== WORKING DATA ==
= = = = =

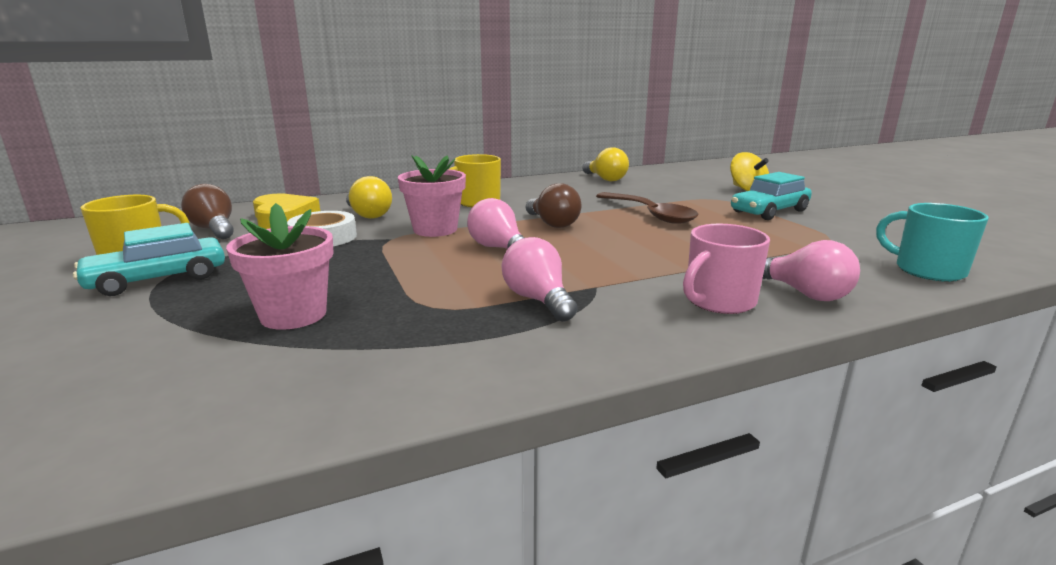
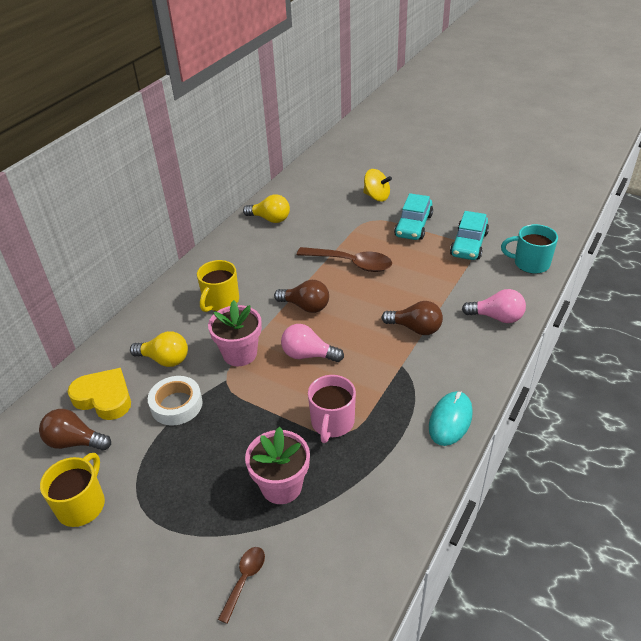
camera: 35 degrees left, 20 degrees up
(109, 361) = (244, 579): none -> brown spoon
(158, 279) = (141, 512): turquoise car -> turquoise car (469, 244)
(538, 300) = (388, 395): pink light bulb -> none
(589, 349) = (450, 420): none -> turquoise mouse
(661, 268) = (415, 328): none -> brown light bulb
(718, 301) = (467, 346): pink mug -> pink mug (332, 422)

= = = = =

== WHAT THIS TASK INVOLVES ==
Each line from the start of the entries through the line with "(589, 349) = (450, 420): none" is to be restated exactly, and the pictures are to be skipped.

== WRITTEN SOLUTION ==
camera: 35 degrees left, 20 degrees up
(109, 361) = (244, 579): none -> brown spoon
(158, 279) = (141, 512): turquoise car -> turquoise car (469, 244)
(538, 300) = (388, 395): pink light bulb -> none
(589, 349) = (450, 420): none -> turquoise mouse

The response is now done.